- _Problem to solve_
Please output every line of the material as it stands, without the pictures.

- _Provided data_
● ● ● ● ●

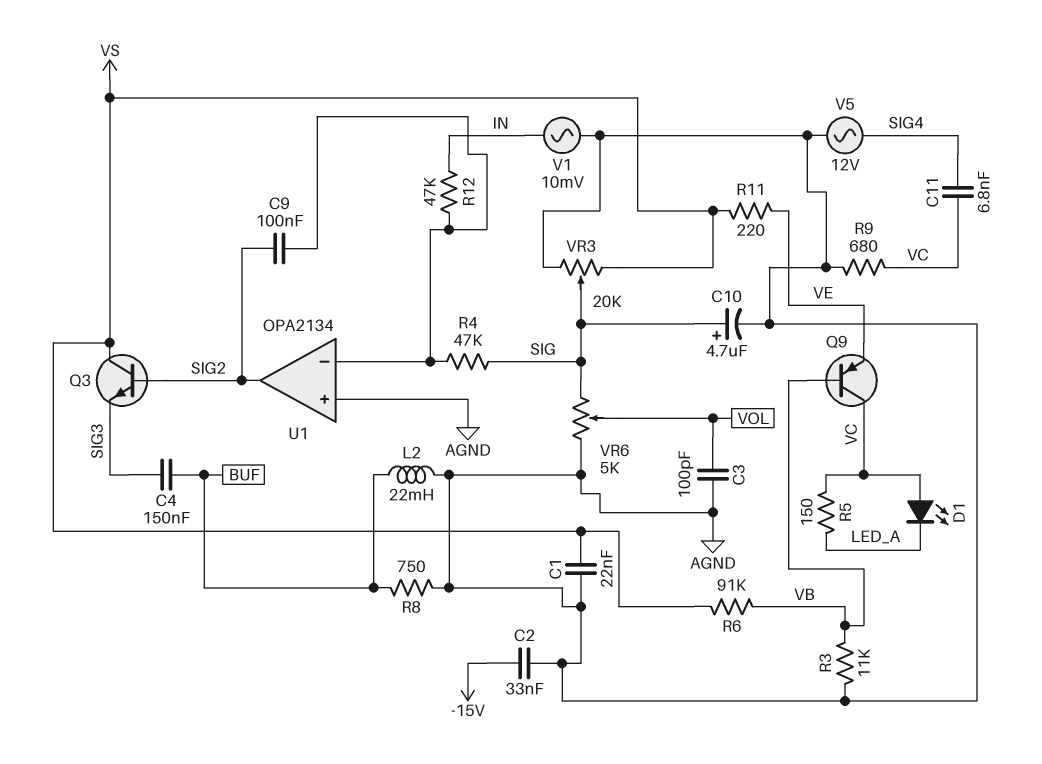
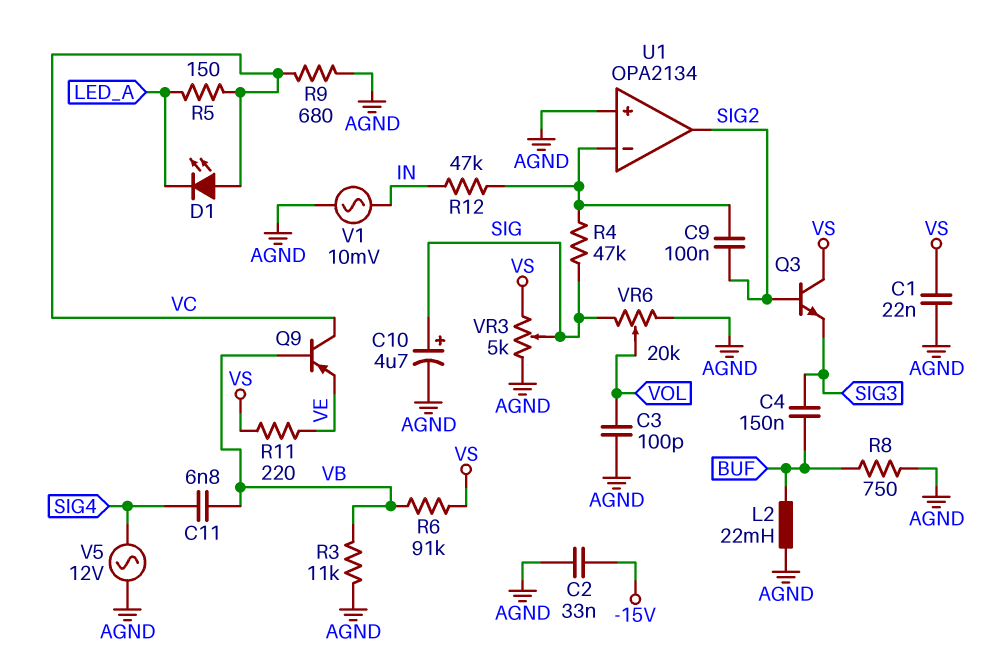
C11: 6.8nF (SIG4, VC) -> 6.8nF (SIG4, VB)
VR3: 20k (AGND, VS, wiper SIG) -> 5k (AGND, VS, wiper SIG)
VR6: 5k (AGND, SIG, wiper VOL) -> 20k (AGND, SIG, wiper VOL)

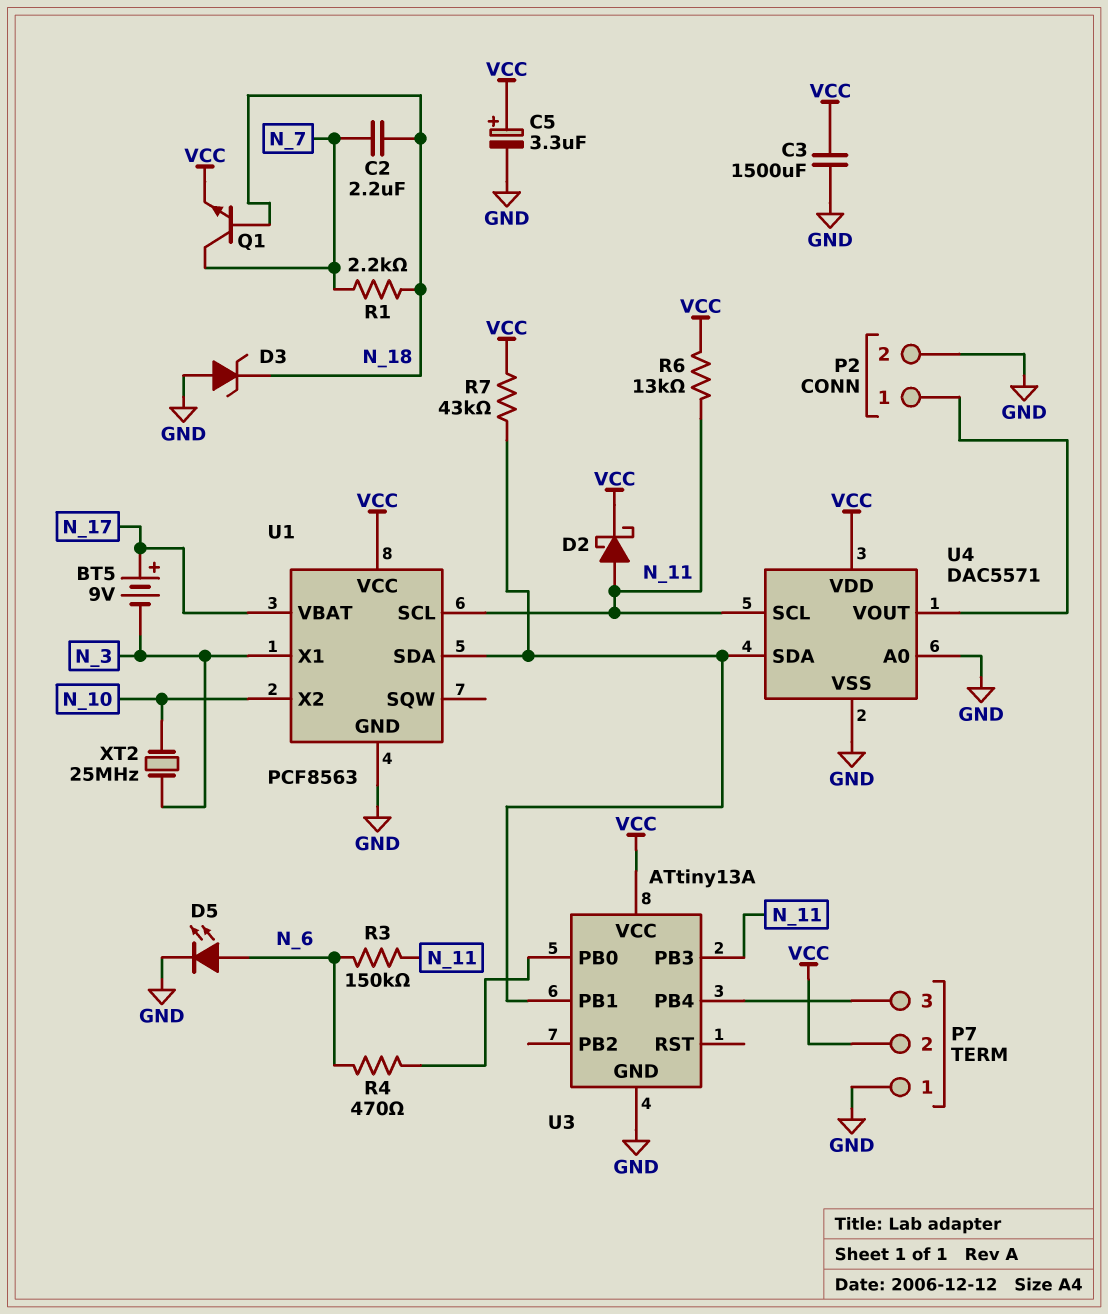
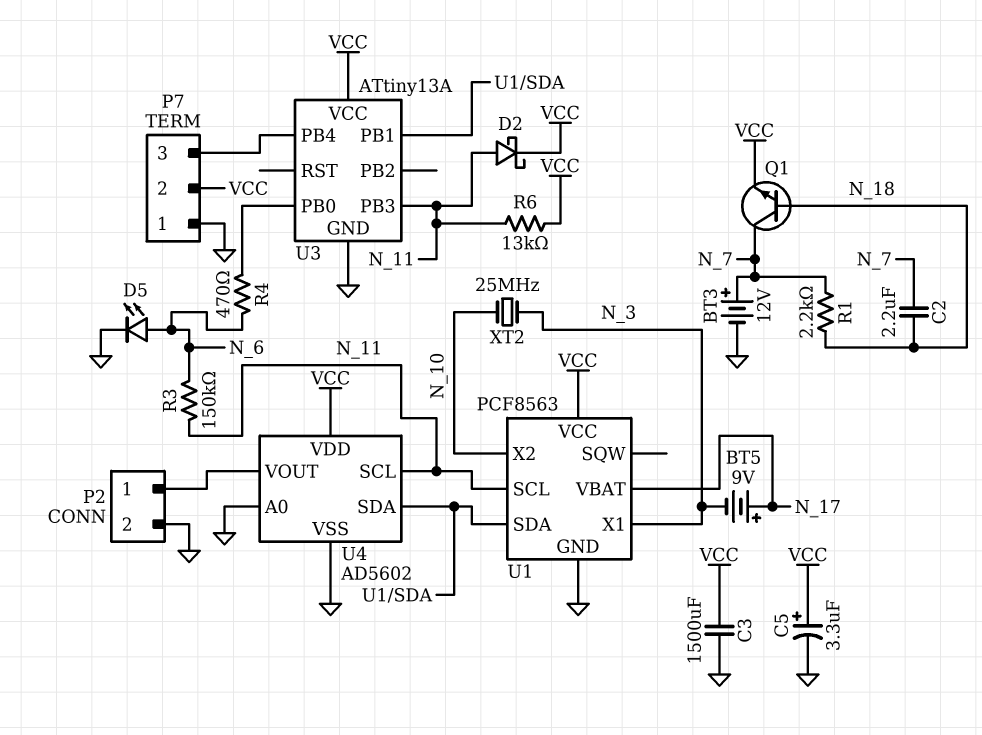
BT3: none -> 12V (plus N_7, minus GND)
D3: zener (A GND, K N_18) -> none
R7: 43k (U1/SDA, VCC) -> none
U4: DAC5571 -> AD5602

● ● ● ● ●

- _Solution to the problem_
C11: 6.8nF (SIG4, VC) -> 6.8nF (SIG4, VB)
VR3: 20k (AGND, VS, wiper SIG) -> 5k (AGND, VS, wiper SIG)
VR6: 5k (AGND, SIG, wiper VOL) -> 20k (AGND, SIG, wiper VOL)

BT3: none -> 12V (plus N_7, minus GND)
D3: zener (A GND, K N_18) -> none
R7: 43k (U1/SDA, VCC) -> none
U4: DAC5571 -> AD5602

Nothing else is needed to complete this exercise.